:: INSTRUCTIONS TO FOLLOW ::
In the records below, count every line containing "LEDK". Reply with the number only.

:: DATA TO USE ::
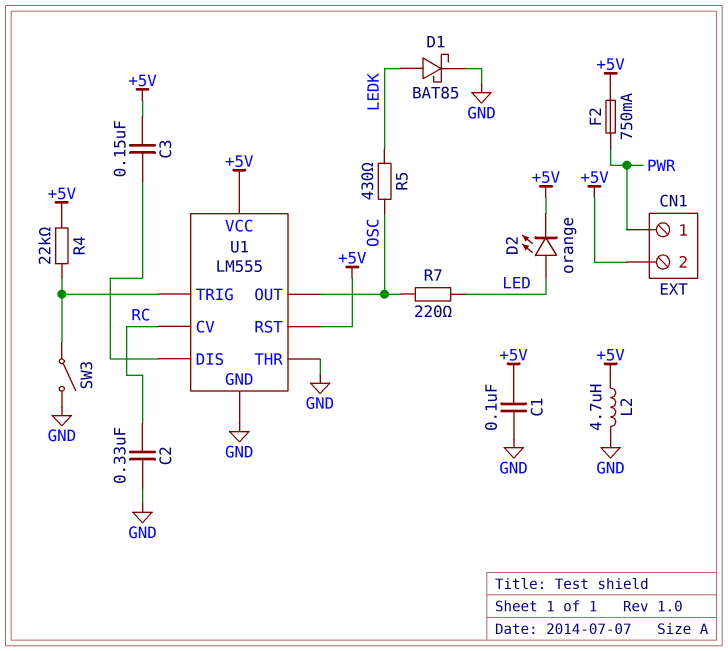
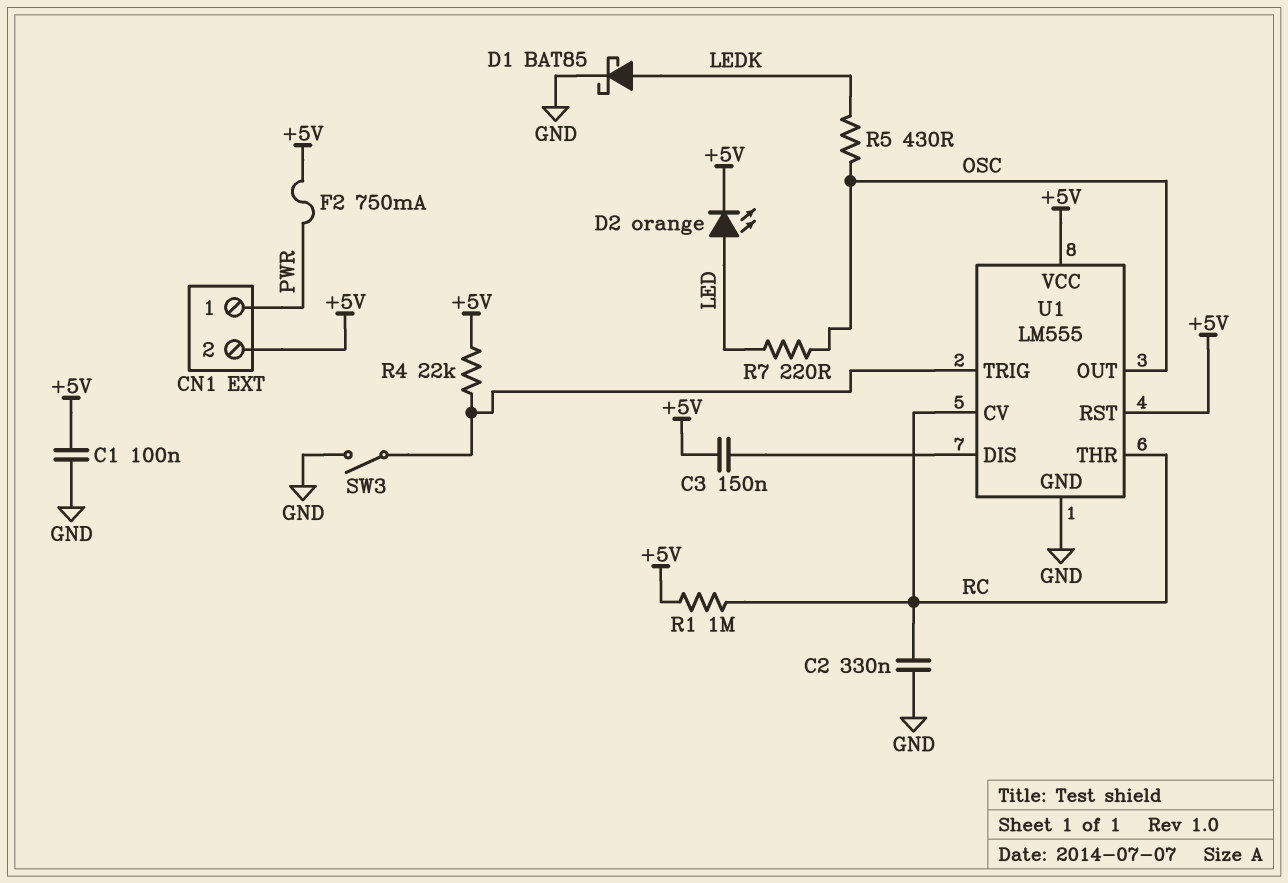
L2: 4.7uH (+5V, GND) -> none
R1: none -> 1M (+5V, RC)
U1 pin THR: GND -> RC

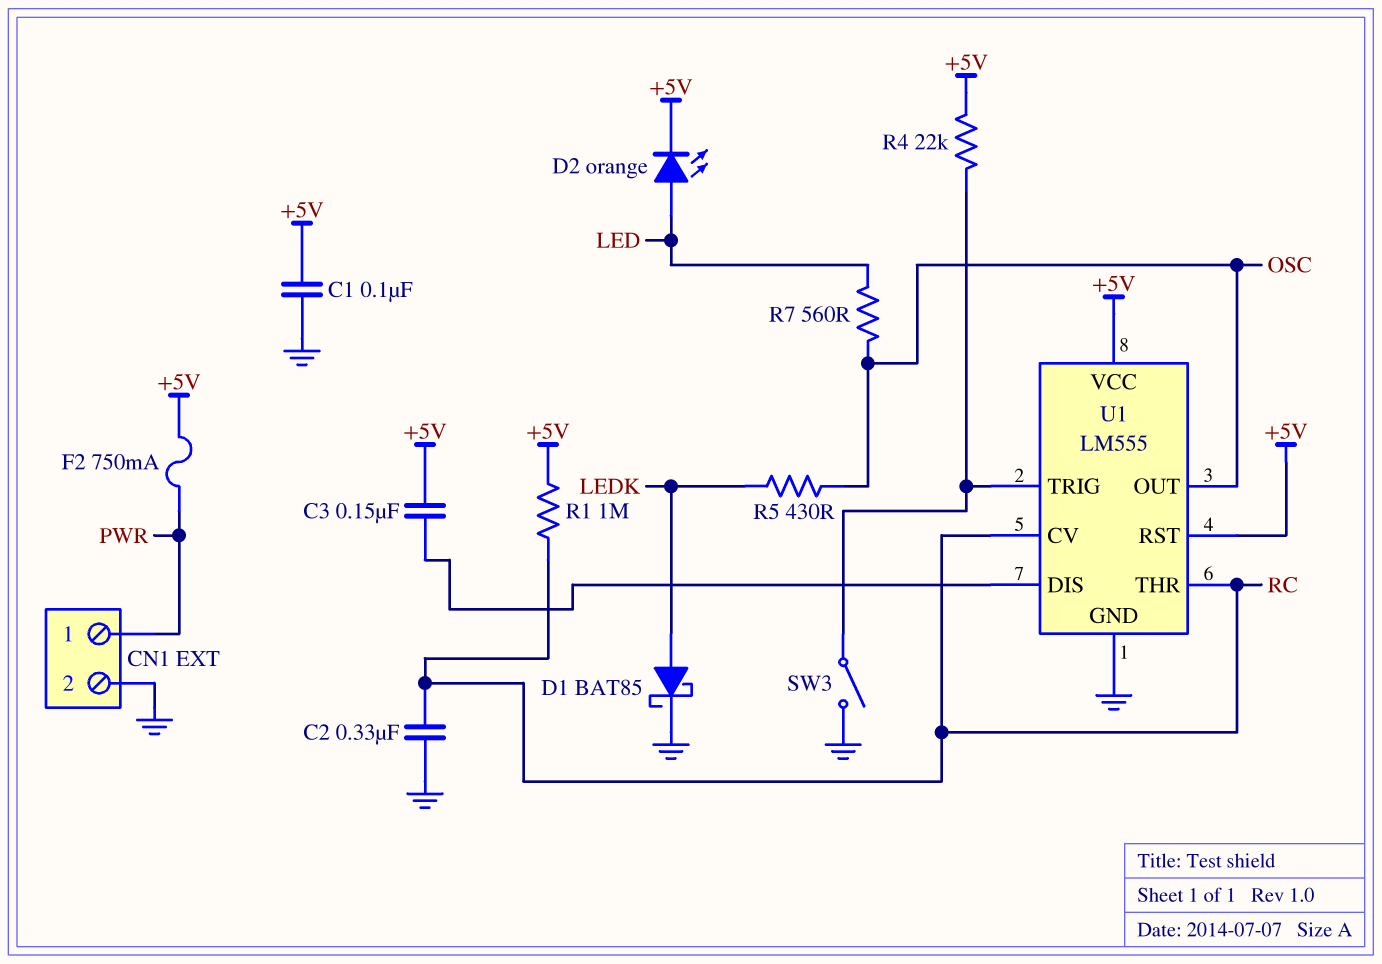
CN1 pin 2: +5V -> GND
R7: 220 (LED, OSC) -> 560 (LED, OSC)

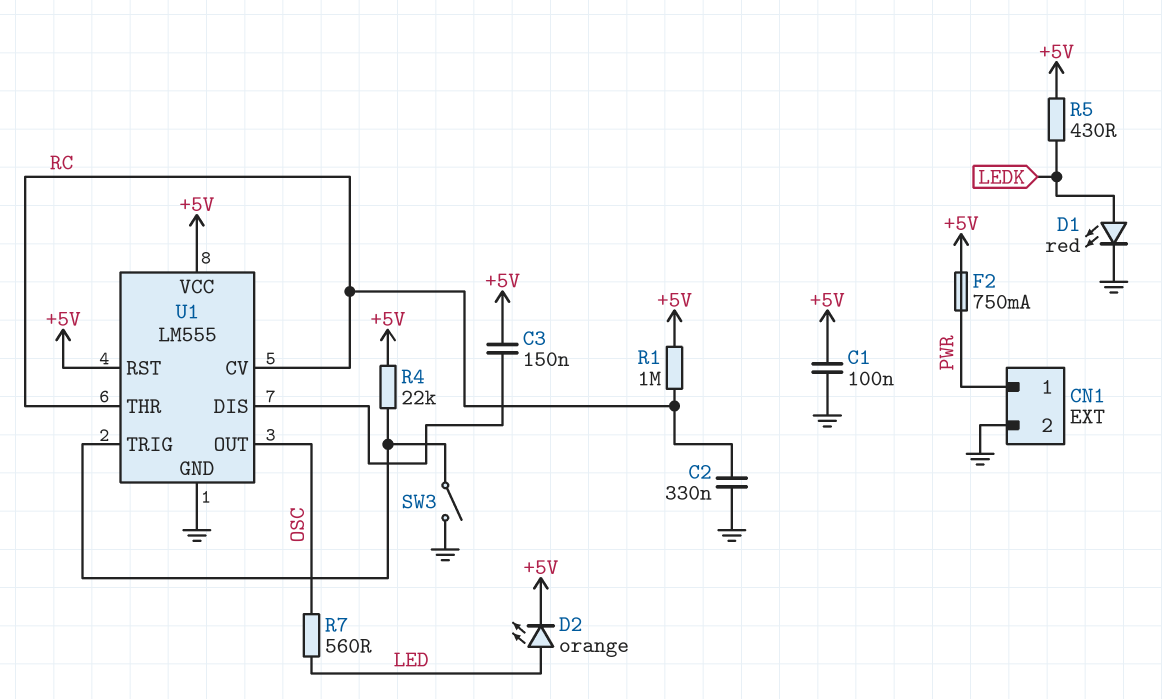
D1: schottky BAT85 (A LEDK, K GND) -> LED red (A LEDK, K GND)
R5: 430 (LEDK, OSC) -> 430 (+5V, LEDK)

:: ANSWER BELOW ::
2